(DIRECTIONS FOR THIS TASK)
Can you copy the lines from the one that contains "(171, 634) = (751, 258): green" through the end of the material below, exactly and with nothing else?

(INFORMATION SUPPLIED)
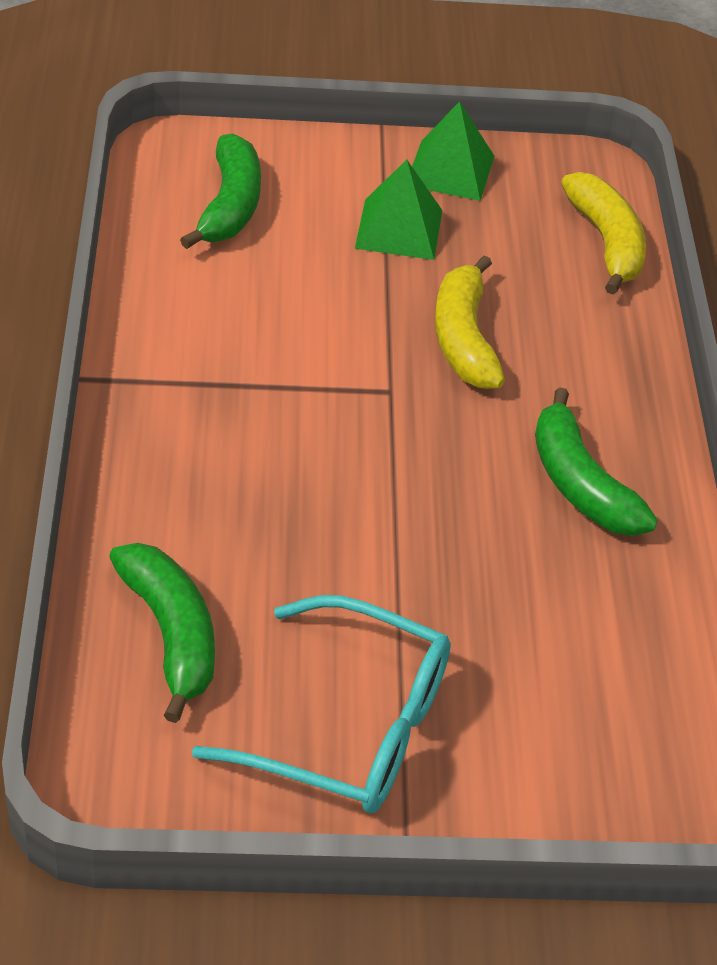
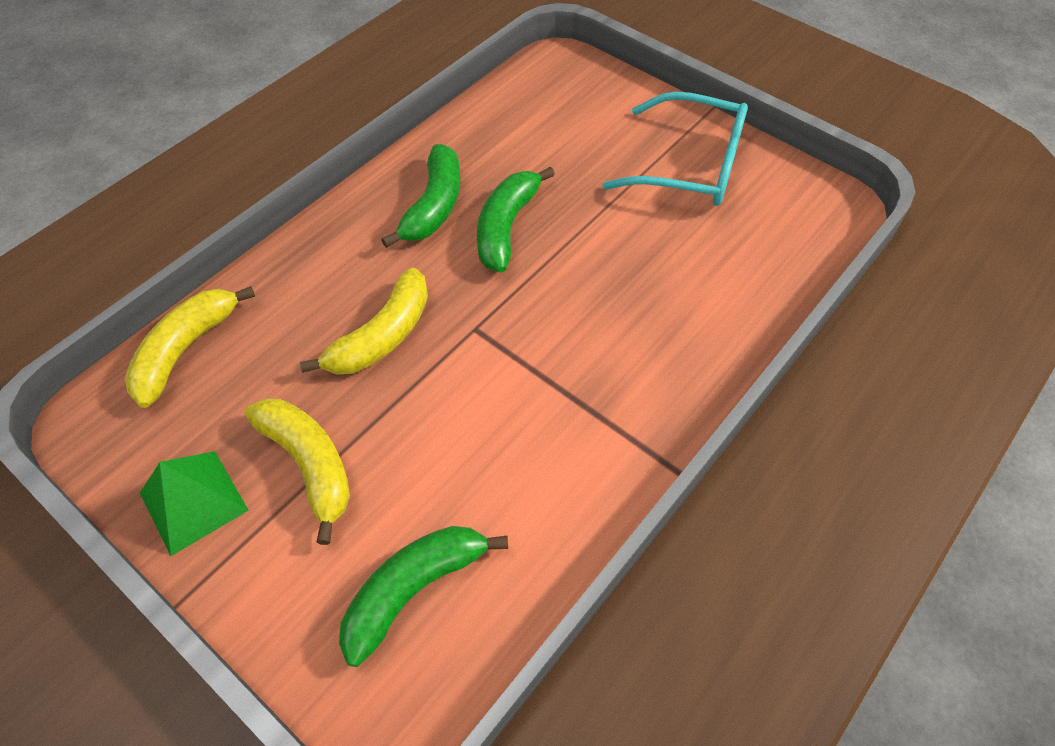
camera: 135 degrees left, 10 degrees up
(171, 634) = (751, 258): green banana -> green banana (506, 227)
(350, 727) = (690, 166): turquoise glasses -> turquoise glasses turned 135 degrees clockwise
(399, 229) = (309, 464): green pyramid -> yellow banana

(OUTPUT)
(171, 634) = (751, 258): green banana -> green banana (506, 227)
(350, 727) = (690, 166): turquoise glasses -> turquoise glasses turned 135 degrees clockwise
(399, 229) = (309, 464): green pyramid -> yellow banana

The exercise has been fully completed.